▶ _Source records_:
• • • • •
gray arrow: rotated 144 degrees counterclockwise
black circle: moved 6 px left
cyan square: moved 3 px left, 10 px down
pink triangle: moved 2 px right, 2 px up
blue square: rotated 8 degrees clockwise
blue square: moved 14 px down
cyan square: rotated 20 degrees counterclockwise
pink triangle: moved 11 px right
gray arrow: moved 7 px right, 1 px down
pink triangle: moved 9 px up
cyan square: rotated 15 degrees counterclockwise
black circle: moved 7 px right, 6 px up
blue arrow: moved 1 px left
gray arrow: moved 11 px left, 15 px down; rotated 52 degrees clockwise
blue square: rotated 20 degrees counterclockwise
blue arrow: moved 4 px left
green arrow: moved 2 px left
• • • • •
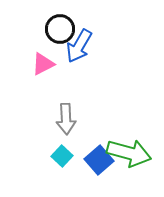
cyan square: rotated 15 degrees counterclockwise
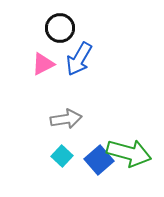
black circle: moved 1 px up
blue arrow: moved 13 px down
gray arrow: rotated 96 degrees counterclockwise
• • • • •
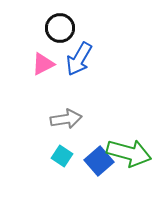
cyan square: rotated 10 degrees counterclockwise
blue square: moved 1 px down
• • • • •
▶ _Work instructions_: Repeat the lines from the one containing "black circle: moved 1 px up" through the one containing "gray arrow: rotated 96", both included, with every word and number kept the same.

▶ _Result_:
black circle: moved 1 px up
blue arrow: moved 13 px down
gray arrow: rotated 96 degrees counterclockwise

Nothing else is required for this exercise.